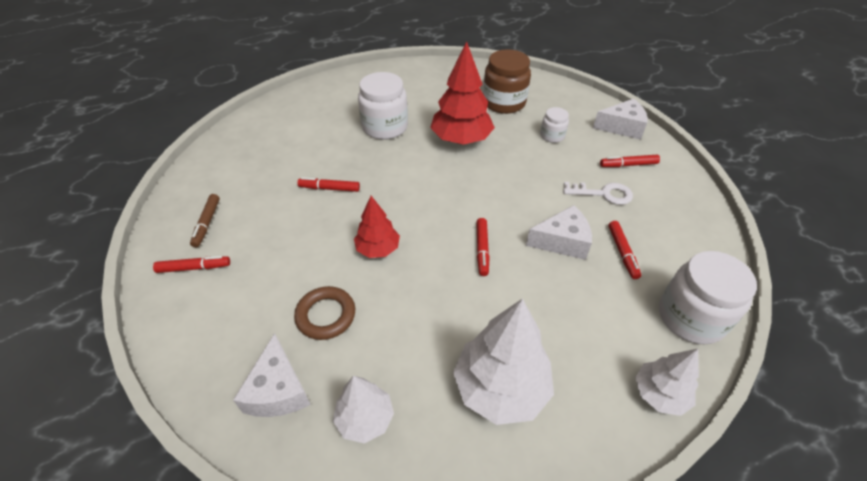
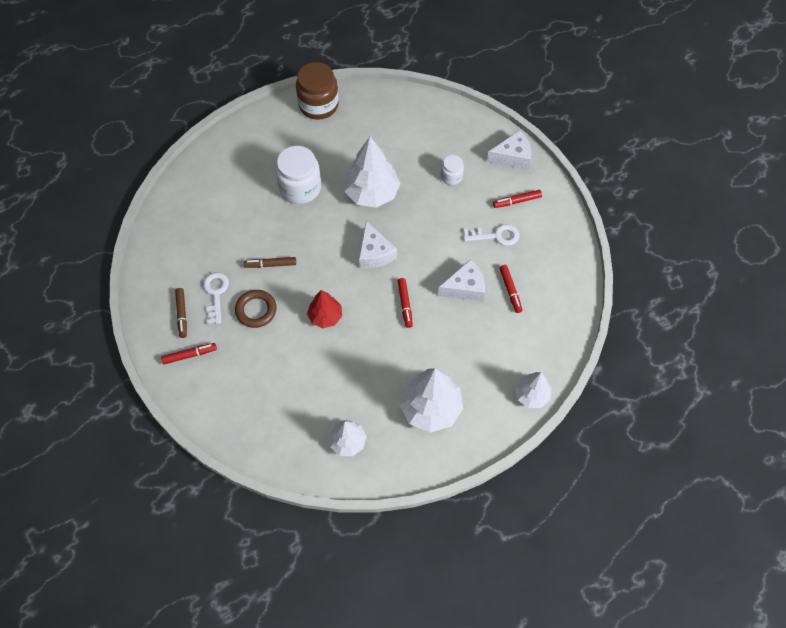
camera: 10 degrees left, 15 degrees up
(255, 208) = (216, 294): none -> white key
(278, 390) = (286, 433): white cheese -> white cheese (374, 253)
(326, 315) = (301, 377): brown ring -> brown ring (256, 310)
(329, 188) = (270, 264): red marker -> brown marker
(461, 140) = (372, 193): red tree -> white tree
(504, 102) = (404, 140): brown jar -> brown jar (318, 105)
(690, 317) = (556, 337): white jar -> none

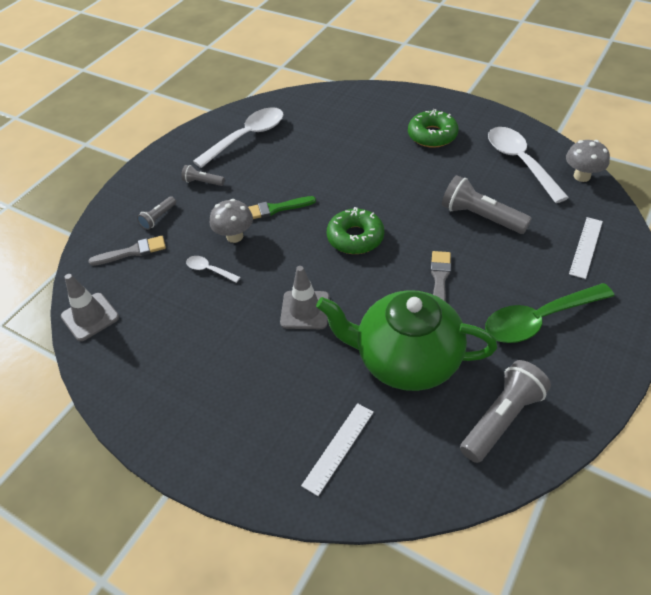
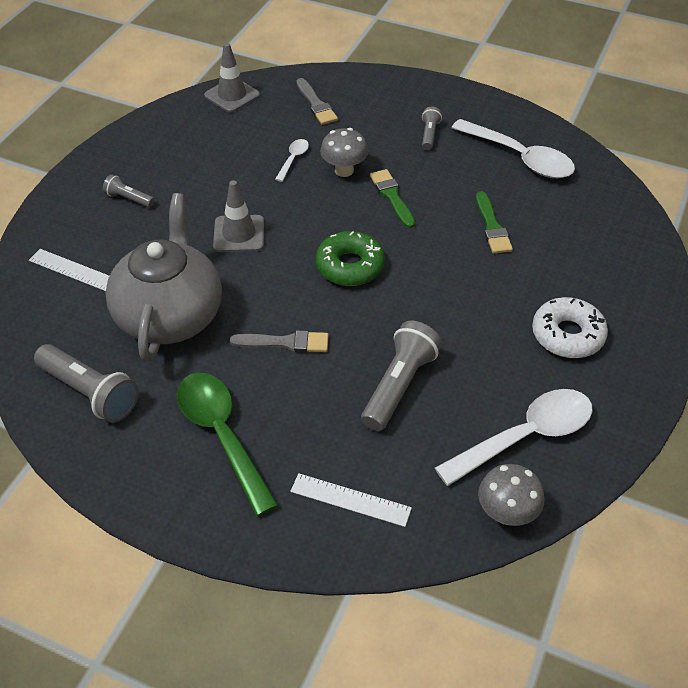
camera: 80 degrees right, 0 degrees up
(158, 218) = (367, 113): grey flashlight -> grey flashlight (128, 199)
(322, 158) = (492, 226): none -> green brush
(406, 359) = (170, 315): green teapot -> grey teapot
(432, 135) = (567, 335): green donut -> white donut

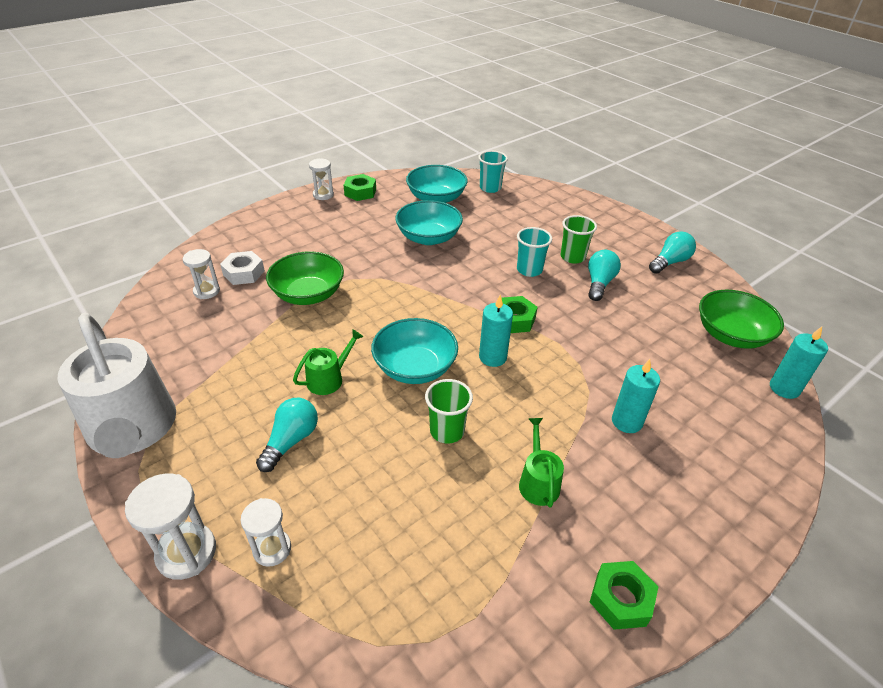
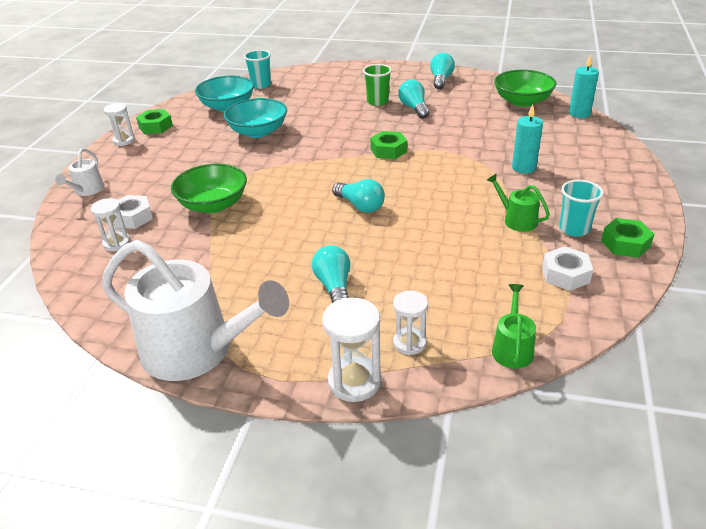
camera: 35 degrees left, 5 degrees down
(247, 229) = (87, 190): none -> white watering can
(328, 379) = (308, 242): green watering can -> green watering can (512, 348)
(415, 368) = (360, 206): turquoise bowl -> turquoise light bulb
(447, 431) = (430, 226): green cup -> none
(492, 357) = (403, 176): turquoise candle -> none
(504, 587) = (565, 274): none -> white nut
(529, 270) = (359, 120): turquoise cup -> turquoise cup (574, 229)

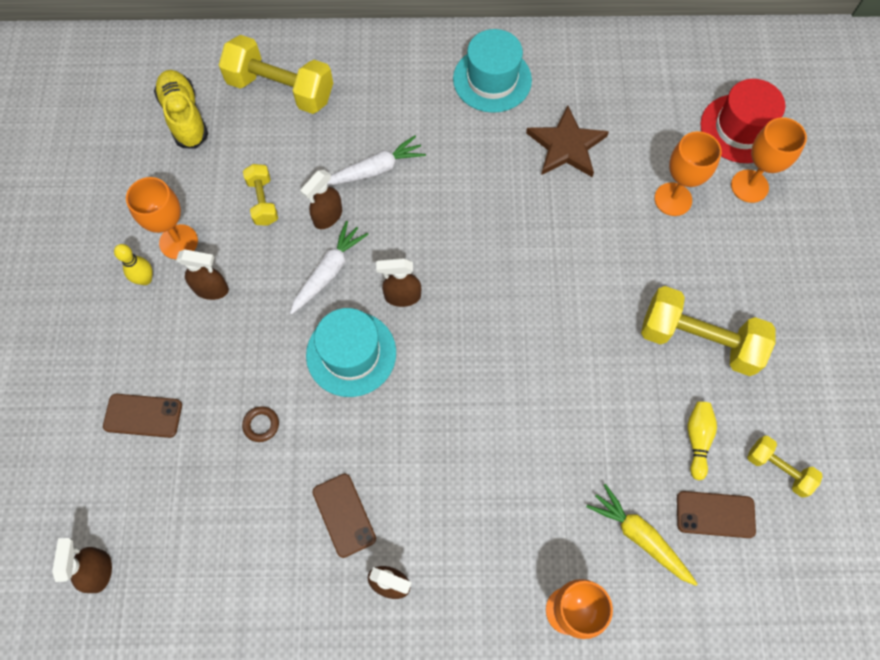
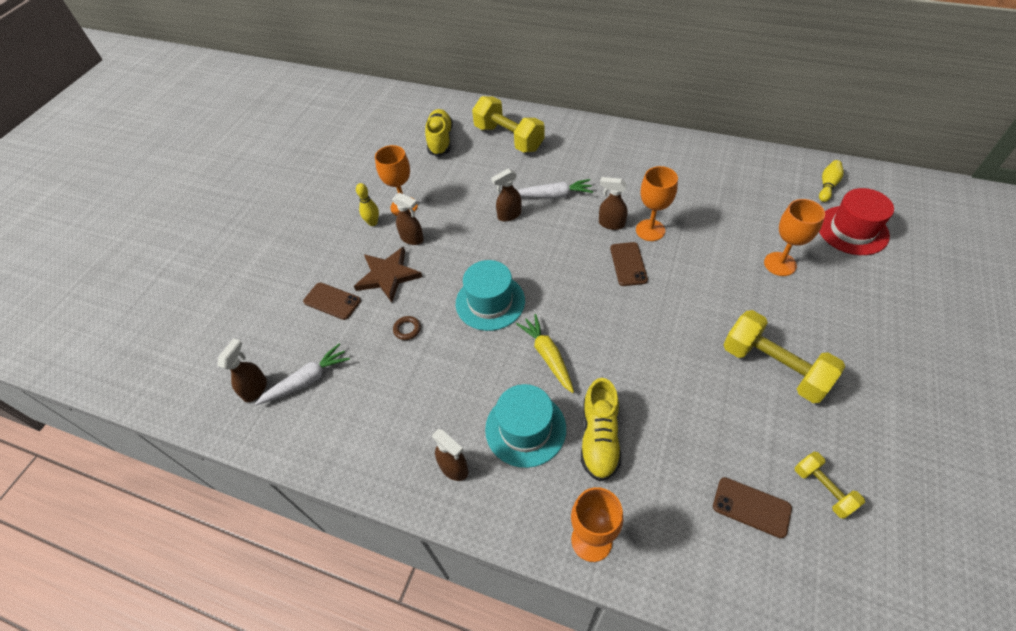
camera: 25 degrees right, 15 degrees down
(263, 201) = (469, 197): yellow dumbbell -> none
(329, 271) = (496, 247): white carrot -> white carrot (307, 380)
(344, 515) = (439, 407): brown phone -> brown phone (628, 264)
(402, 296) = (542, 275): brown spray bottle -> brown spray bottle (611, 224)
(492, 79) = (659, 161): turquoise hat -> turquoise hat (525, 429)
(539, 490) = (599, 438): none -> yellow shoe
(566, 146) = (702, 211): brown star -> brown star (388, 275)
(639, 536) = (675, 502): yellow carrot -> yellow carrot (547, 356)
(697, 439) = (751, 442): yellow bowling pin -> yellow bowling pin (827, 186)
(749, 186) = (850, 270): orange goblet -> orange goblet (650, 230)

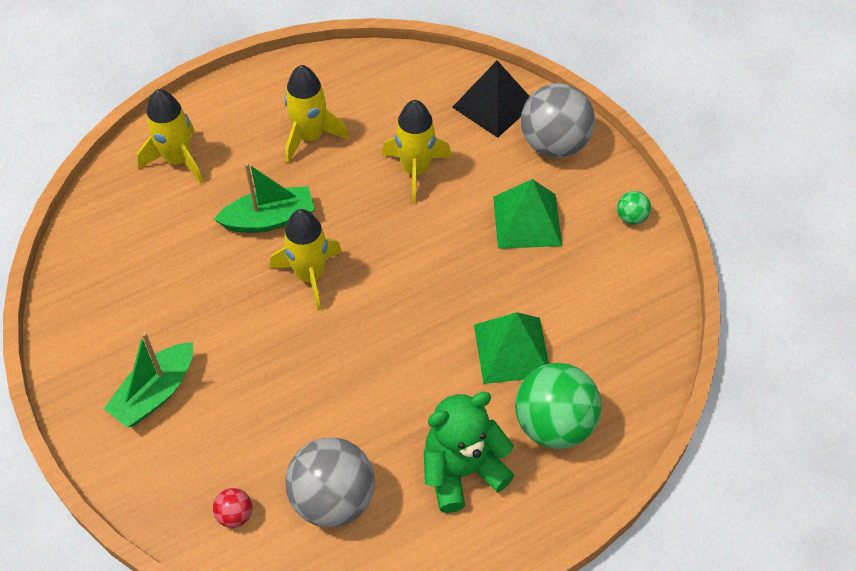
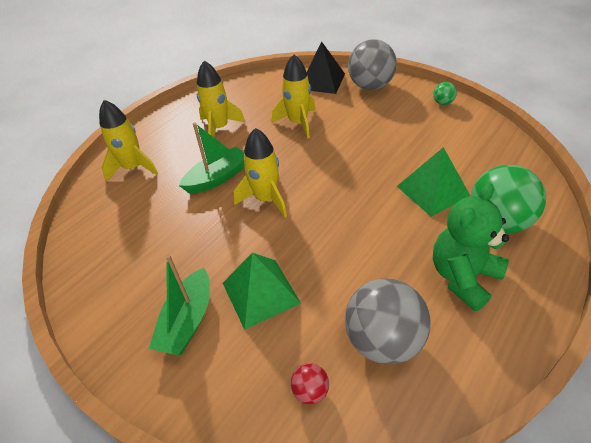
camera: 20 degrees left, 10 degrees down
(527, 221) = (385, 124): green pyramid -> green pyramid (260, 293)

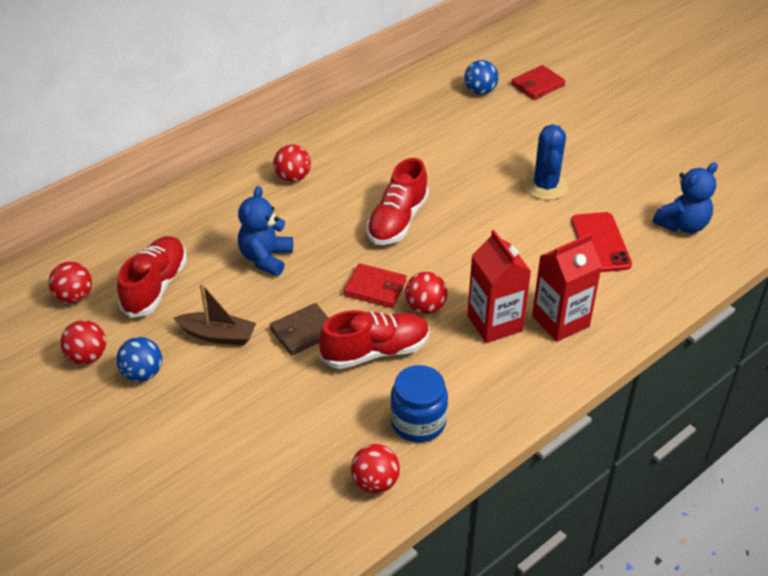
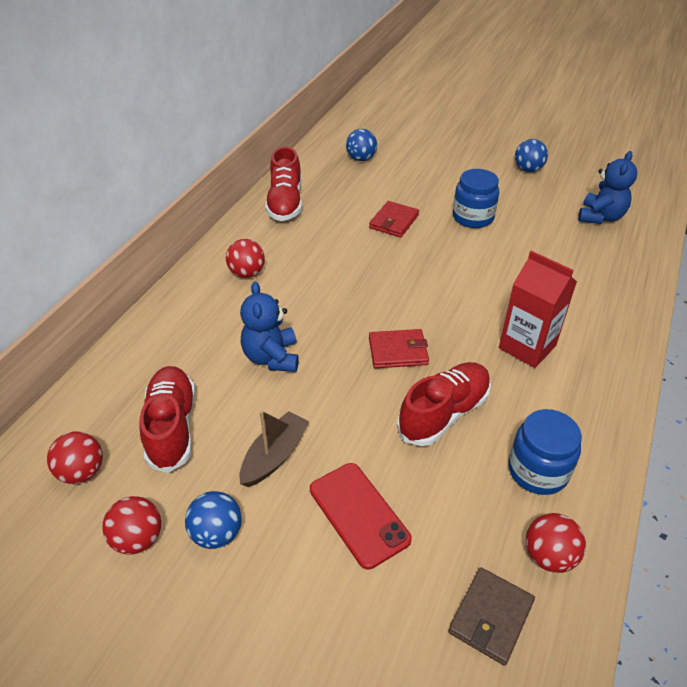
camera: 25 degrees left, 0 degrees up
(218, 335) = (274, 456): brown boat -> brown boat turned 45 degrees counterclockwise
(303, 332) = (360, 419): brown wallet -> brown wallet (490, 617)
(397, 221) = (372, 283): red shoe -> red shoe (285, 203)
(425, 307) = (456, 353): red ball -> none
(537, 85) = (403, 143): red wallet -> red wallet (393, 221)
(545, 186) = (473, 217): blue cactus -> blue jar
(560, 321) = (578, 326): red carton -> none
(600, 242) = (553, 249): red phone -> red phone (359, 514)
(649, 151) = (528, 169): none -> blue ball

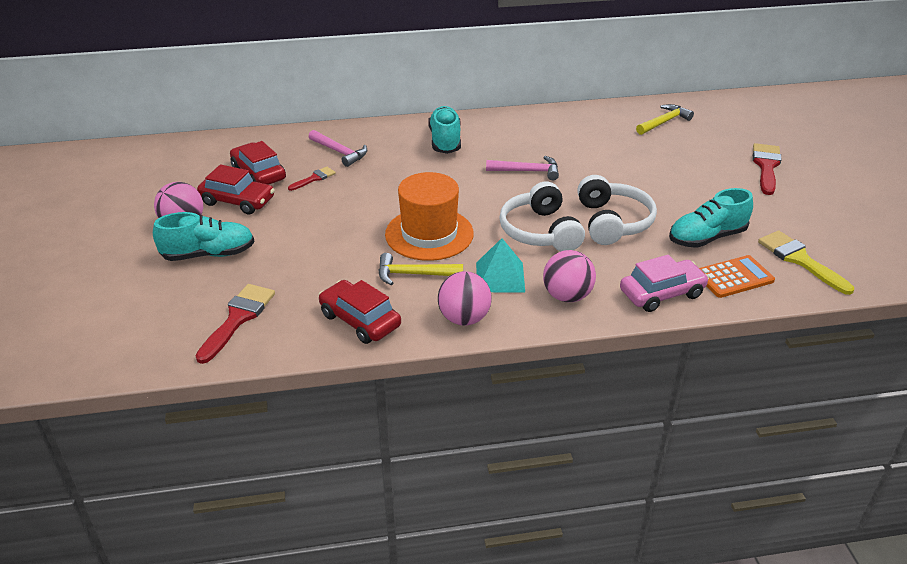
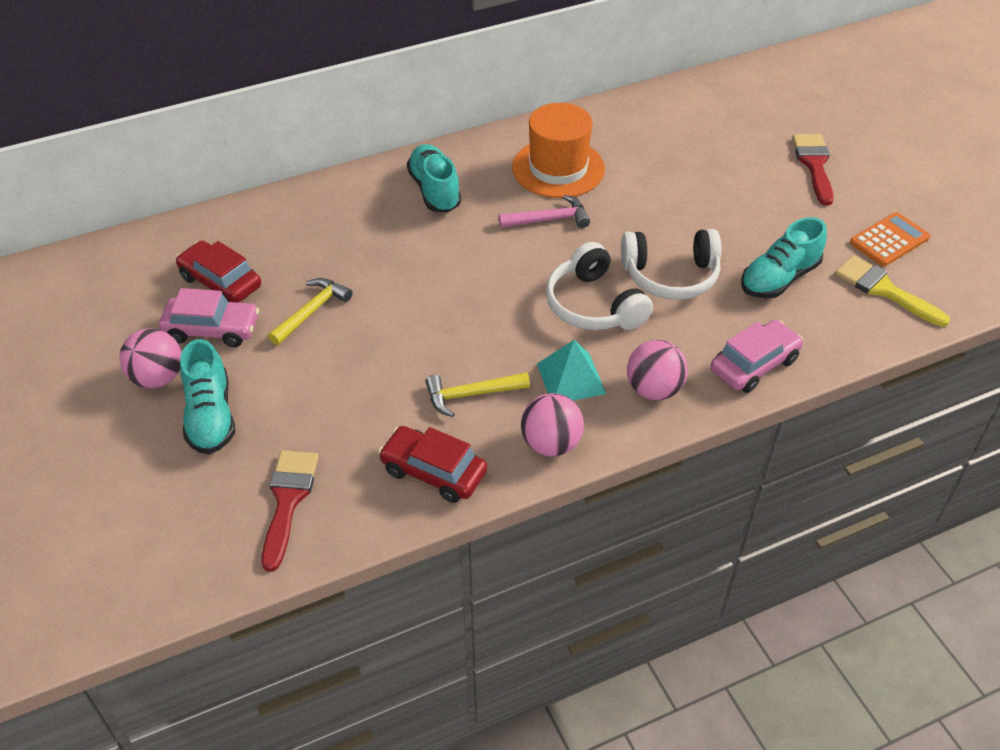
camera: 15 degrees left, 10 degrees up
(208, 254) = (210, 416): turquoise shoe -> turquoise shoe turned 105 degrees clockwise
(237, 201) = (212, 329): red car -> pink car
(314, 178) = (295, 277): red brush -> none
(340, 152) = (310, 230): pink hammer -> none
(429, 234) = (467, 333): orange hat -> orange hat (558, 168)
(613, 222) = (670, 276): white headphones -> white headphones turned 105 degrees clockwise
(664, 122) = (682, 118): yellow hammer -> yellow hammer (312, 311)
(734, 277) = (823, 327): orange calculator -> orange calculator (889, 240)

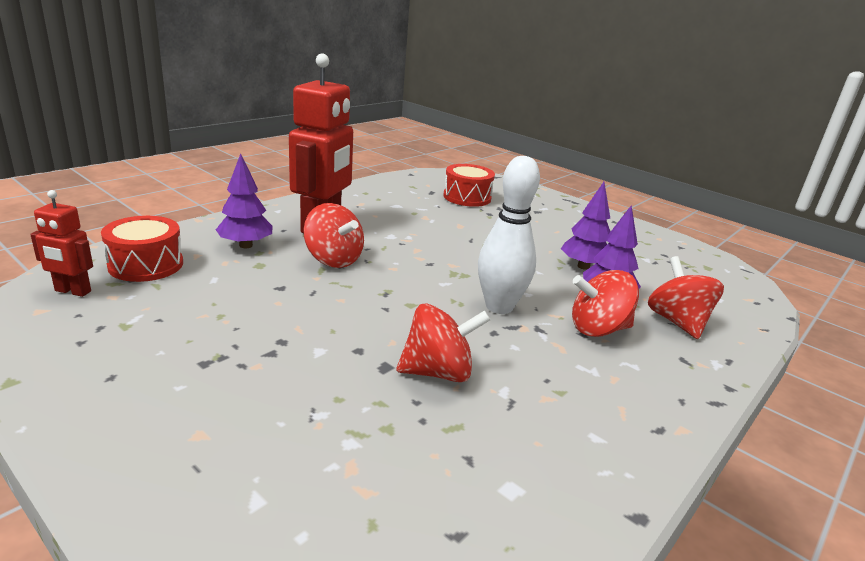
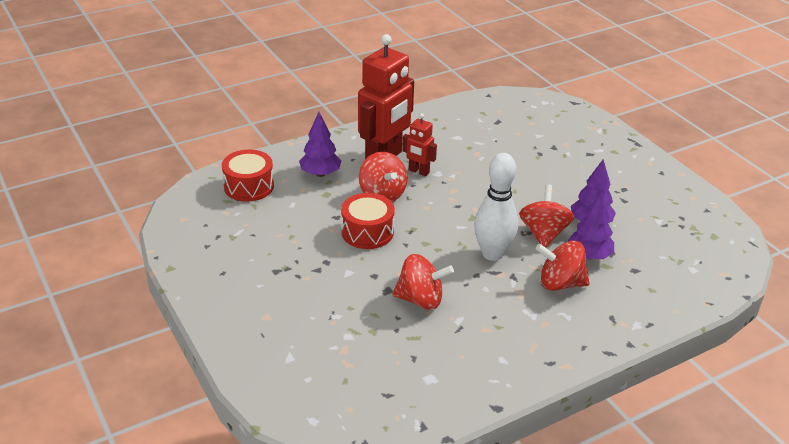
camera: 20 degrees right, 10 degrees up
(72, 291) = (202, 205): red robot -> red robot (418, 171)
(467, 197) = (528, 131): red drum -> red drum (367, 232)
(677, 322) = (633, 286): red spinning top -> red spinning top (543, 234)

■ ■ ■

= Aim of the exercise =
How many of the lines above include the word "turquoise"? Only the number should be given.

= Written response =
5